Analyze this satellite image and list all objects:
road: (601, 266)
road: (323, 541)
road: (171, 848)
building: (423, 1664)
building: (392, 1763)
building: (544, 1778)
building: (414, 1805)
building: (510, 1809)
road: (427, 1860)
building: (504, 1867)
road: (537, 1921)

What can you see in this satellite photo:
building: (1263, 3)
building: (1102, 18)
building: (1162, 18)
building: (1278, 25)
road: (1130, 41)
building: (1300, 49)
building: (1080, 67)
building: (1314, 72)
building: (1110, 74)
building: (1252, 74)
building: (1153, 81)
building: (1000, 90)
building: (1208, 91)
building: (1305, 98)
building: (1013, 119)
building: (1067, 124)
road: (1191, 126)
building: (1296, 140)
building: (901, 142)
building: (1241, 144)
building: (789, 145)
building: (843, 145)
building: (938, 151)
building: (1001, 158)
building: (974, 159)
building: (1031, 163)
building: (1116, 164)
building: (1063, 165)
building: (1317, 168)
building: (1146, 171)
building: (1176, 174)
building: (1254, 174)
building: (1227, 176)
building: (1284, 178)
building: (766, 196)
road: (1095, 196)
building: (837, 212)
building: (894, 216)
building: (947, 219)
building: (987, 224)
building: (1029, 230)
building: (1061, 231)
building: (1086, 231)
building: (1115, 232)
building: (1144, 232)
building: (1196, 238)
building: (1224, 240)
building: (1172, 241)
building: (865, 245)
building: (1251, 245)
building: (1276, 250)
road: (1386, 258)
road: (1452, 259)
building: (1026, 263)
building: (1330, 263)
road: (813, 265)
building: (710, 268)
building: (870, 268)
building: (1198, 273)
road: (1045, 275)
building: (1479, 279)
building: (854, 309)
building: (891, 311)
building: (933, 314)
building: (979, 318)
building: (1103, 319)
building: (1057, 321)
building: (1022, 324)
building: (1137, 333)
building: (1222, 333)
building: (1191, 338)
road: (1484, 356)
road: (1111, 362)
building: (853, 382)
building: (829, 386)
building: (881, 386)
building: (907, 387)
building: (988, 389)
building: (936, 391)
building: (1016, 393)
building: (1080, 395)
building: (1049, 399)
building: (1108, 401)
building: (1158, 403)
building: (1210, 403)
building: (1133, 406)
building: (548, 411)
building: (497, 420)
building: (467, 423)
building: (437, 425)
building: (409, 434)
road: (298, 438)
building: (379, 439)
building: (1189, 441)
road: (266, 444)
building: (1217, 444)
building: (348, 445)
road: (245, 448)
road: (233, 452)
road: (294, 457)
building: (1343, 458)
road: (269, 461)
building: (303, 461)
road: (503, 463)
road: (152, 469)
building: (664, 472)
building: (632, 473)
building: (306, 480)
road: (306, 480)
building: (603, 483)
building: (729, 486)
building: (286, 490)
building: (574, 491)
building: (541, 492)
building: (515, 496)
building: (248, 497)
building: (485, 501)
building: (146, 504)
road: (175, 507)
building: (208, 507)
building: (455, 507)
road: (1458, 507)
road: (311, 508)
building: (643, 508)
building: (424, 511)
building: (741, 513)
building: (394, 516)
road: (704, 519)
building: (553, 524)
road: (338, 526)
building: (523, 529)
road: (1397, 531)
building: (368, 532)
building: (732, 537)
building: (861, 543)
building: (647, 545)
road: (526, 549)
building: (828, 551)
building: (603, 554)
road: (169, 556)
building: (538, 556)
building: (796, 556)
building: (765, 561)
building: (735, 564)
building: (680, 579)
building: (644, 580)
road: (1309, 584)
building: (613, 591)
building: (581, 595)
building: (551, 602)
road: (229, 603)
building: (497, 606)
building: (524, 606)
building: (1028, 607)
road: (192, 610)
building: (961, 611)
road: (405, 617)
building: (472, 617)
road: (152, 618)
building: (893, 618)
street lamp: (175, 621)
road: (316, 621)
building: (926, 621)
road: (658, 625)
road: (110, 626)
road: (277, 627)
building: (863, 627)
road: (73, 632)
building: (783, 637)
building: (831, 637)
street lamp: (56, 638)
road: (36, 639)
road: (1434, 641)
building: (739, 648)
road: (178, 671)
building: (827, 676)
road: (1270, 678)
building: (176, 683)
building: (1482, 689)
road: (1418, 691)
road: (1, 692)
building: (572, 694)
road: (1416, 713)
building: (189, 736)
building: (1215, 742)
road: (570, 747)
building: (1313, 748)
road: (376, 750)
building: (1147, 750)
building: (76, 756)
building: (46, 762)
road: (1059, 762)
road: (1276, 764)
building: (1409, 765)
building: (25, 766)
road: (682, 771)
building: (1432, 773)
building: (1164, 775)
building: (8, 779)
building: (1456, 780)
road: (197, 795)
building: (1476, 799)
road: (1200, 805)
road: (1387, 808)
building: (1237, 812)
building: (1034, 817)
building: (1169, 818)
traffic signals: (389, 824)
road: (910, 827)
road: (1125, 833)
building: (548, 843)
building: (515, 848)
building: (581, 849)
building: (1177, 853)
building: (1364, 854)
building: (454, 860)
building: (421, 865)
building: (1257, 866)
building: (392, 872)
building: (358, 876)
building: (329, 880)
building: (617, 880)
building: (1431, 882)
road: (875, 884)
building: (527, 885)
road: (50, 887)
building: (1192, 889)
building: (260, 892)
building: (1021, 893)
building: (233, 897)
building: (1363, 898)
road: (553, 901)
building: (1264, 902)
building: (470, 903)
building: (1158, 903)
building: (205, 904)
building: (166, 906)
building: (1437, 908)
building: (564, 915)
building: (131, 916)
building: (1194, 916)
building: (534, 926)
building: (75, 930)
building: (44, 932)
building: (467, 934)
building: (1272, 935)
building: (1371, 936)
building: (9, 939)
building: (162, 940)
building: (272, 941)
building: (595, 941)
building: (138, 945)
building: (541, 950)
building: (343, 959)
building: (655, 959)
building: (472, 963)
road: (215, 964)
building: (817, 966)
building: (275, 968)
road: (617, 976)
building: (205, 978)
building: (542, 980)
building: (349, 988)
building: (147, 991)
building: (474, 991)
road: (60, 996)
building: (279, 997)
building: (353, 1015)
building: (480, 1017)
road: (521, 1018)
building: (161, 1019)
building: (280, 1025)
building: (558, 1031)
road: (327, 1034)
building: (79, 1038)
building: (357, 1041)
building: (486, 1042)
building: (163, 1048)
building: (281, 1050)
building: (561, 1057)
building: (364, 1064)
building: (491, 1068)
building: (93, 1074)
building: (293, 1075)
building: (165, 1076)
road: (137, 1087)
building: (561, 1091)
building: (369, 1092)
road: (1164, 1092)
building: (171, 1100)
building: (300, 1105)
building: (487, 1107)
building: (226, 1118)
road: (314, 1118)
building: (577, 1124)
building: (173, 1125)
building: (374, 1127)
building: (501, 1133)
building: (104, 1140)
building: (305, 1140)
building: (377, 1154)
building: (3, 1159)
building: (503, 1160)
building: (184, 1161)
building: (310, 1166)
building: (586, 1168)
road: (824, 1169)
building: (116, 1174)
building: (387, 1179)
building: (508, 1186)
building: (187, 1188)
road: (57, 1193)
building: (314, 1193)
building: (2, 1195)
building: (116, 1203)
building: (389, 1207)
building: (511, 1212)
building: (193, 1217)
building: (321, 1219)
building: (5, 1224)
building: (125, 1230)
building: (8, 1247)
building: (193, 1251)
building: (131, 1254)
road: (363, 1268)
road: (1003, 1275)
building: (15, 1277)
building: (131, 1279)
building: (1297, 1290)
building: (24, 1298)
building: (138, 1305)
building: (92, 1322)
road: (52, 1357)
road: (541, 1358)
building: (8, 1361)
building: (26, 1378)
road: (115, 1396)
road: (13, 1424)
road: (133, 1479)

▸ **What you will do**
Print the entries once more, character for character.

▸ **Exercise response**
Analyze this satellite image and list all objects:
road: (601, 266)
road: (323, 541)
road: (171, 848)
building: (423, 1664)
building: (392, 1763)
building: (544, 1778)
building: (414, 1805)
building: (510, 1809)
road: (427, 1860)
building: (504, 1867)
road: (537, 1921)

What can you see in this satellite photo:
building: (1263, 3)
building: (1102, 18)
building: (1162, 18)
building: (1278, 25)
road: (1130, 41)
building: (1300, 49)
building: (1080, 67)
building: (1314, 72)
building: (1110, 74)
building: (1252, 74)
building: (1153, 81)
building: (1000, 90)
building: (1208, 91)
building: (1305, 98)
building: (1013, 119)
building: (1067, 124)
road: (1191, 126)
building: (1296, 140)
building: (901, 142)
building: (1241, 144)
building: (789, 145)
building: (843, 145)
building: (938, 151)
building: (1001, 158)
building: (974, 159)
building: (1031, 163)
building: (1116, 164)
building: (1063, 165)
building: (1317, 168)
building: (1146, 171)
building: (1176, 174)
building: (1254, 174)
building: (1227, 176)
building: (1284, 178)
building: (766, 196)
road: (1095, 196)
building: (837, 212)
building: (894, 216)
building: (947, 219)
building: (987, 224)
building: (1029, 230)
building: (1061, 231)
building: (1086, 231)
building: (1115, 232)
building: (1144, 232)
building: (1196, 238)
building: (1224, 240)
building: (1172, 241)
building: (865, 245)
building: (1251, 245)
building: (1276, 250)
road: (1386, 258)
road: (1452, 259)
building: (1026, 263)
building: (1330, 263)
road: (813, 265)
building: (710, 268)
building: (870, 268)
building: (1198, 273)
road: (1045, 275)
building: (1479, 279)
building: (854, 309)
building: (891, 311)
building: (933, 314)
building: (979, 318)
building: (1103, 319)
building: (1057, 321)
building: (1022, 324)
building: (1137, 333)
building: (1222, 333)
building: (1191, 338)
road: (1484, 356)
road: (1111, 362)
building: (853, 382)
building: (829, 386)
building: (881, 386)
building: (907, 387)
building: (988, 389)
building: (936, 391)
building: (1016, 393)
building: (1080, 395)
building: (1049, 399)
building: (1108, 401)
building: (1158, 403)
building: (1210, 403)
building: (1133, 406)
building: (548, 411)
building: (497, 420)
building: (467, 423)
building: (437, 425)
building: (409, 434)
road: (298, 438)
building: (379, 439)
building: (1189, 441)
road: (266, 444)
building: (1217, 444)
building: (348, 445)
road: (245, 448)
road: (233, 452)
road: (294, 457)
building: (1343, 458)
road: (269, 461)
building: (303, 461)
road: (503, 463)
road: (152, 469)
building: (664, 472)
building: (632, 473)
building: (306, 480)
road: (306, 480)
building: (603, 483)
building: (729, 486)
building: (286, 490)
building: (574, 491)
building: (541, 492)
building: (515, 496)
building: (248, 497)
building: (485, 501)
building: (146, 504)
road: (175, 507)
building: (208, 507)
building: (455, 507)
road: (1458, 507)
road: (311, 508)
building: (643, 508)
building: (424, 511)
building: (741, 513)
building: (394, 516)
road: (704, 519)
building: (553, 524)
road: (338, 526)
building: (523, 529)
road: (1397, 531)
building: (368, 532)
building: (732, 537)
building: (861, 543)
building: (647, 545)
road: (526, 549)
building: (828, 551)
building: (603, 554)
road: (169, 556)
building: (538, 556)
building: (796, 556)
building: (765, 561)
building: (735, 564)
building: (680, 579)
building: (644, 580)
road: (1309, 584)
building: (613, 591)
building: (581, 595)
building: (551, 602)
road: (229, 603)
building: (497, 606)
building: (524, 606)
building: (1028, 607)
road: (192, 610)
building: (961, 611)
road: (405, 617)
building: (472, 617)
road: (152, 618)
building: (893, 618)
street lamp: (175, 621)
road: (316, 621)
building: (926, 621)
road: (658, 625)
road: (110, 626)
road: (277, 627)
building: (863, 627)
road: (73, 632)
building: (783, 637)
building: (831, 637)
street lamp: (56, 638)
road: (36, 639)
road: (1434, 641)
building: (739, 648)
road: (178, 671)
building: (827, 676)
road: (1270, 678)
building: (176, 683)
building: (1482, 689)
road: (1418, 691)
road: (1, 692)
building: (572, 694)
road: (1416, 713)
building: (189, 736)
building: (1215, 742)
road: (570, 747)
building: (1313, 748)
road: (376, 750)
building: (1147, 750)
building: (76, 756)
building: (46, 762)
road: (1059, 762)
road: (1276, 764)
building: (1409, 765)
building: (25, 766)
road: (682, 771)
building: (1432, 773)
building: (1164, 775)
building: (8, 779)
building: (1456, 780)
road: (197, 795)
building: (1476, 799)
road: (1200, 805)
road: (1387, 808)
building: (1237, 812)
building: (1034, 817)
building: (1169, 818)
traffic signals: (389, 824)
road: (910, 827)
road: (1125, 833)
building: (548, 843)
building: (515, 848)
building: (581, 849)
building: (1177, 853)
building: (1364, 854)
building: (454, 860)
building: (421, 865)
building: (1257, 866)
building: (392, 872)
building: (358, 876)
building: (329, 880)
building: (617, 880)
building: (1431, 882)
road: (875, 884)
building: (527, 885)
road: (50, 887)
building: (1192, 889)
building: (260, 892)
building: (1021, 893)
building: (233, 897)
building: (1363, 898)
road: (553, 901)
building: (1264, 902)
building: (470, 903)
building: (1158, 903)
building: (205, 904)
building: (166, 906)
building: (1437, 908)
building: (564, 915)
building: (131, 916)
building: (1194, 916)
building: (534, 926)
building: (75, 930)
building: (44, 932)
building: (467, 934)
building: (1272, 935)
building: (1371, 936)
building: (9, 939)
building: (162, 940)
building: (272, 941)
building: (595, 941)
building: (138, 945)
building: (541, 950)
building: (343, 959)
building: (655, 959)
building: (472, 963)
road: (215, 964)
building: (817, 966)
building: (275, 968)
road: (617, 976)
building: (205, 978)
building: (542, 980)
building: (349, 988)
building: (147, 991)
building: (474, 991)
road: (60, 996)
building: (279, 997)
building: (353, 1015)
building: (480, 1017)
road: (521, 1018)
building: (161, 1019)
building: (280, 1025)
building: (558, 1031)
road: (327, 1034)
building: (79, 1038)
building: (357, 1041)
building: (486, 1042)
building: (163, 1048)
building: (281, 1050)
building: (561, 1057)
building: (364, 1064)
building: (491, 1068)
building: (93, 1074)
building: (293, 1075)
building: (165, 1076)
road: (137, 1087)
building: (561, 1091)
building: (369, 1092)
road: (1164, 1092)
building: (171, 1100)
building: (300, 1105)
building: (487, 1107)
building: (226, 1118)
road: (314, 1118)
building: (577, 1124)
building: (173, 1125)
building: (374, 1127)
building: (501, 1133)
building: (104, 1140)
building: (305, 1140)
building: (377, 1154)
building: (3, 1159)
building: (503, 1160)
building: (184, 1161)
building: (310, 1166)
building: (586, 1168)
road: (824, 1169)
building: (116, 1174)
building: (387, 1179)
building: (508, 1186)
building: (187, 1188)
road: (57, 1193)
building: (314, 1193)
building: (2, 1195)
building: (116, 1203)
building: (389, 1207)
building: (511, 1212)
building: (193, 1217)
building: (321, 1219)
building: (5, 1224)
building: (125, 1230)
building: (8, 1247)
building: (193, 1251)
building: (131, 1254)
road: (363, 1268)
road: (1003, 1275)
building: (15, 1277)
building: (131, 1279)
building: (1297, 1290)
building: (24, 1298)
building: (138, 1305)
building: (92, 1322)
road: (52, 1357)
road: (541, 1358)
building: (8, 1361)
building: (26, 1378)
road: (115, 1396)
road: (13, 1424)
road: (133, 1479)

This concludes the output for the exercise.